**Listed records:**
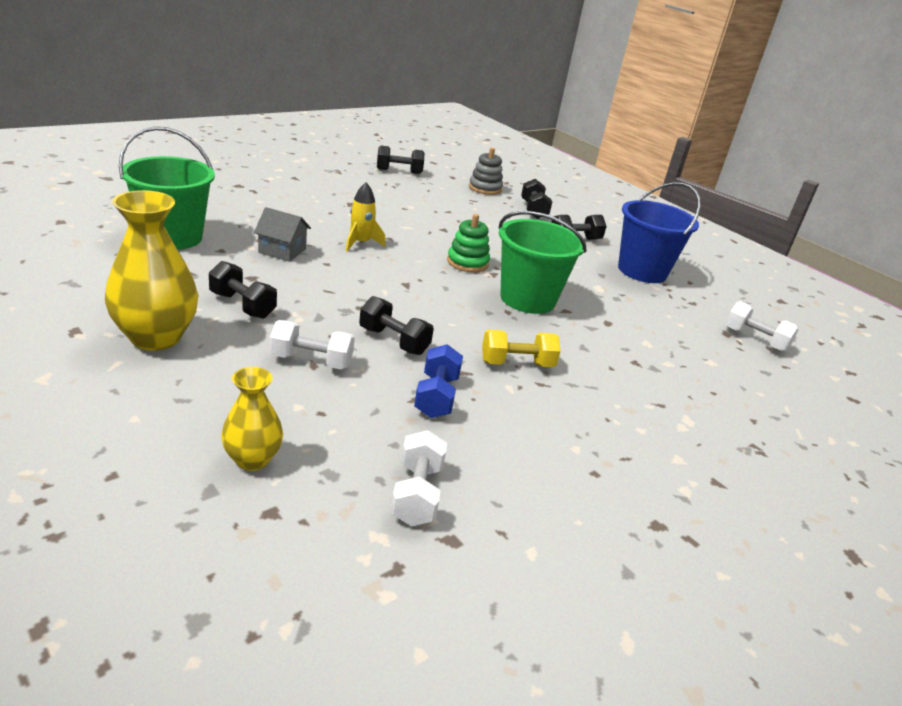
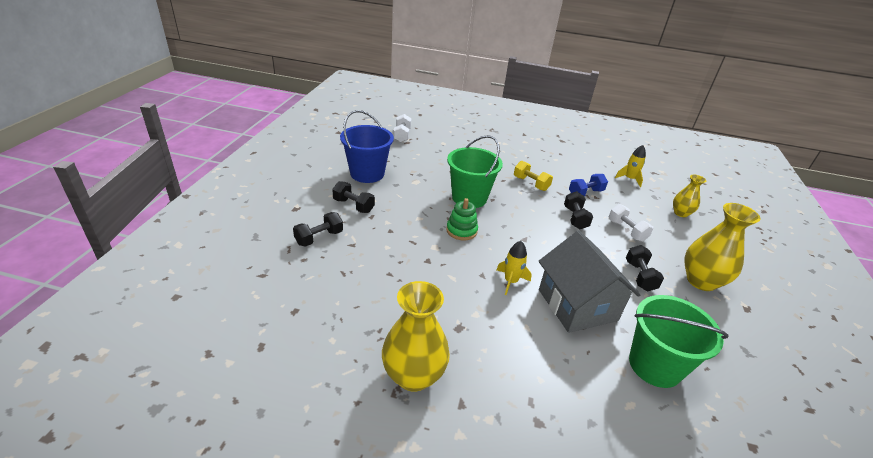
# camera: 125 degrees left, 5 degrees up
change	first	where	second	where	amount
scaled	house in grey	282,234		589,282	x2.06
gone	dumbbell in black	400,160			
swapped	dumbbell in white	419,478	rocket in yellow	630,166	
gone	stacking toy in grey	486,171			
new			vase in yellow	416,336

**Exercise directions:** From the records above, pull out each line that has "yellow".

**Exercise result:**
swapped	dumbbell in white	419,478	rocket in yellow	630,166	
new			vase in yellow	416,336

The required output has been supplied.